DATA SHOWN -
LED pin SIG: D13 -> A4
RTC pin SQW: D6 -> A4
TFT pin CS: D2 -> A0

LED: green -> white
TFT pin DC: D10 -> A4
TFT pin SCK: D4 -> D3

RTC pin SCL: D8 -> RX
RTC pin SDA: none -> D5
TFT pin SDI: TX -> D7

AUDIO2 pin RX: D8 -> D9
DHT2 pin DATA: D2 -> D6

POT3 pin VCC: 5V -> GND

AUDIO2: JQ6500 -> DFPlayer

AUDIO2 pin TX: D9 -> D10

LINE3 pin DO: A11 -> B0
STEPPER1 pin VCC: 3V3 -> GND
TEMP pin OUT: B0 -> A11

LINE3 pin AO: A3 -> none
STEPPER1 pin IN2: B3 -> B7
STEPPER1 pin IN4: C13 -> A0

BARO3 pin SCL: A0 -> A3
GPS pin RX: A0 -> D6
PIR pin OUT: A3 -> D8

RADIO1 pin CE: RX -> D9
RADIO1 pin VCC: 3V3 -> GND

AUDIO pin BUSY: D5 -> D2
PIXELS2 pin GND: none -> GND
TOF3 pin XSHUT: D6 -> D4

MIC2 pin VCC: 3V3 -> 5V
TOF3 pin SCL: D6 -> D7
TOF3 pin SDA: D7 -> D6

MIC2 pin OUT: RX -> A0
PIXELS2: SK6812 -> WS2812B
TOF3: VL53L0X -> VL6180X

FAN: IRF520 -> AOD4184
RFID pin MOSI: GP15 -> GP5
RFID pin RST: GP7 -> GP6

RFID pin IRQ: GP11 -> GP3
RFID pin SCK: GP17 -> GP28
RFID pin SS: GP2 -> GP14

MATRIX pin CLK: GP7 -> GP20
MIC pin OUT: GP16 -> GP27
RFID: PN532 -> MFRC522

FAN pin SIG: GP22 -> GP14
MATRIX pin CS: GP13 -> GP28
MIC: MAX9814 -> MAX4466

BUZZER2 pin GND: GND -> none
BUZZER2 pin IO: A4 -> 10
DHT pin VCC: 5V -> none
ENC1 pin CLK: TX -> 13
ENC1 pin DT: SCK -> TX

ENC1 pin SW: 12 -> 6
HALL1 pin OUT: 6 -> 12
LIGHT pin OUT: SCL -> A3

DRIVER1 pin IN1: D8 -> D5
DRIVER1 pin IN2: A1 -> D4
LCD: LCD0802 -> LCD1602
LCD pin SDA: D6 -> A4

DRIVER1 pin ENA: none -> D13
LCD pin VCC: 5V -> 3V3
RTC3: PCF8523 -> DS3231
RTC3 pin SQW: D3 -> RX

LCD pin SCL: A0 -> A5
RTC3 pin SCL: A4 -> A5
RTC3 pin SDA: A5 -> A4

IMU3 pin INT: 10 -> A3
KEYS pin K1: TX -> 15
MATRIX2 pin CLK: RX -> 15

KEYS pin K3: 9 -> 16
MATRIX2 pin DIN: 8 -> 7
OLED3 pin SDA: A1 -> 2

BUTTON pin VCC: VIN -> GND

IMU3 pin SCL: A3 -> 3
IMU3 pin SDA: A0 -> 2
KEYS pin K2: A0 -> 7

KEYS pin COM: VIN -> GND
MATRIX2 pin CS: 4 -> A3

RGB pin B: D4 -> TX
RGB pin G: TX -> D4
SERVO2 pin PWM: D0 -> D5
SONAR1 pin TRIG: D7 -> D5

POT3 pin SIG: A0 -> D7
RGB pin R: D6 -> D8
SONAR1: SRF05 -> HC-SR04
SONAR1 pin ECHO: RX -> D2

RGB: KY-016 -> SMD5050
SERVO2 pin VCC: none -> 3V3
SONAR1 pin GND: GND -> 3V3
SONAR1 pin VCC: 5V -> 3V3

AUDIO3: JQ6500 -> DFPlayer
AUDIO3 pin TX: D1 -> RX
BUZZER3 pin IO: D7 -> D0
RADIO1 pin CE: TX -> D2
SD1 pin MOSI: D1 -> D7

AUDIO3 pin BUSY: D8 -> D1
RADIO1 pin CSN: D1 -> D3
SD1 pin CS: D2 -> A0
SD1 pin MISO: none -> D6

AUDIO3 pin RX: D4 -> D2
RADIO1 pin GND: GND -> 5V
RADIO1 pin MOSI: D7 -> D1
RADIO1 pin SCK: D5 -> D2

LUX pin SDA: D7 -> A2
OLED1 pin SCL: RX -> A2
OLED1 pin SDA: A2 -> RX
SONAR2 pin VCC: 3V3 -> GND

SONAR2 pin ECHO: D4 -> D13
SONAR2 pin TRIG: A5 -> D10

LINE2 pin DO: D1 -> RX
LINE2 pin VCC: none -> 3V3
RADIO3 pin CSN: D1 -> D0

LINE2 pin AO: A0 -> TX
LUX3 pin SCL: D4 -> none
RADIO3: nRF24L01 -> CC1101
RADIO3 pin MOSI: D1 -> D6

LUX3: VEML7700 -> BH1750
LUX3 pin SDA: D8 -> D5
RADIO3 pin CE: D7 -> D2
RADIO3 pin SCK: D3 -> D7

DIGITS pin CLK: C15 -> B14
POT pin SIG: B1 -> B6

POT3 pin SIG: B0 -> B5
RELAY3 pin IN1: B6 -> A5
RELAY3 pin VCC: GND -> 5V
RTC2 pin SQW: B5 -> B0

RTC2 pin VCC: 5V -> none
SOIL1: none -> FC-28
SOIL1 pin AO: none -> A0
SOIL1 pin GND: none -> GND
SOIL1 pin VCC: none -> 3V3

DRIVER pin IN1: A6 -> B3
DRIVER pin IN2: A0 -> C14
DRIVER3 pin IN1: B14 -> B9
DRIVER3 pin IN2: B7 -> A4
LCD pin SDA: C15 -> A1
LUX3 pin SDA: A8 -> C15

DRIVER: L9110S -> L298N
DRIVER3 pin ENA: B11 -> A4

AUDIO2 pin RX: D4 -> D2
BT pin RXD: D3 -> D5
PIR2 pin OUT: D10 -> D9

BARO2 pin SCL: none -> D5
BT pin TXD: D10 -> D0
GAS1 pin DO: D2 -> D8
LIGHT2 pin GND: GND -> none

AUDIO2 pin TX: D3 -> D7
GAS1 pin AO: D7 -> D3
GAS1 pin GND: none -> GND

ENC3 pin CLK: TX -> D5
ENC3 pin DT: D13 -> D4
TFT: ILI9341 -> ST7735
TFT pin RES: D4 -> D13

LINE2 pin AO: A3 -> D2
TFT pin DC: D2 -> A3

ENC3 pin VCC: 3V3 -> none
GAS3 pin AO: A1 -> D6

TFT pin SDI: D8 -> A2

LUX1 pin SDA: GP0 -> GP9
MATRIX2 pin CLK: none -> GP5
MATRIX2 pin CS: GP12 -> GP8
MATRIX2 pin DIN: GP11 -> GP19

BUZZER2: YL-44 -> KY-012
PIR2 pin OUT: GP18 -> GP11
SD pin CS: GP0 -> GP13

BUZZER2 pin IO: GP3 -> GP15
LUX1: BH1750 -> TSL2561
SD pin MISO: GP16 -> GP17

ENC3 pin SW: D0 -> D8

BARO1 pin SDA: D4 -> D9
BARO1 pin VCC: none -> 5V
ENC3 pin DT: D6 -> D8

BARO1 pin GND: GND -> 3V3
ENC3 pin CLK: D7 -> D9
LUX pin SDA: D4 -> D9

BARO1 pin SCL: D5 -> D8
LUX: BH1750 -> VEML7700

WHAT YOU NEED TO DO -
Given the data above, transcribe exactly the lines from the one containing "AUDIO3 pin BUSY: D8 -> D1" down to the one containing "LCD pin SDA: C15 -> A1", and no others.

WRITTEN SOLUTION -
AUDIO3 pin BUSY: D8 -> D1
RADIO1 pin CSN: D1 -> D3
SD1 pin CS: D2 -> A0
SD1 pin MISO: none -> D6

AUDIO3 pin RX: D4 -> D2
RADIO1 pin GND: GND -> 5V
RADIO1 pin MOSI: D7 -> D1
RADIO1 pin SCK: D5 -> D2

LUX pin SDA: D7 -> A2
OLED1 pin SCL: RX -> A2
OLED1 pin SDA: A2 -> RX
SONAR2 pin VCC: 3V3 -> GND

SONAR2 pin ECHO: D4 -> D13
SONAR2 pin TRIG: A5 -> D10

LINE2 pin DO: D1 -> RX
LINE2 pin VCC: none -> 3V3
RADIO3 pin CSN: D1 -> D0

LINE2 pin AO: A0 -> TX
LUX3 pin SCL: D4 -> none
RADIO3: nRF24L01 -> CC1101
RADIO3 pin MOSI: D1 -> D6

LUX3: VEML7700 -> BH1750
LUX3 pin SDA: D8 -> D5
RADIO3 pin CE: D7 -> D2
RADIO3 pin SCK: D3 -> D7

DIGITS pin CLK: C15 -> B14
POT pin SIG: B1 -> B6

POT3 pin SIG: B0 -> B5
RELAY3 pin IN1: B6 -> A5
RELAY3 pin VCC: GND -> 5V
RTC2 pin SQW: B5 -> B0

RTC2 pin VCC: 5V -> none
SOIL1: none -> FC-28
SOIL1 pin AO: none -> A0
SOIL1 pin GND: none -> GND
SOIL1 pin VCC: none -> 3V3

DRIVER pin IN1: A6 -> B3
DRIVER pin IN2: A0 -> C14
DRIVER3 pin IN1: B14 -> B9
DRIVER3 pin IN2: B7 -> A4
LCD pin SDA: C15 -> A1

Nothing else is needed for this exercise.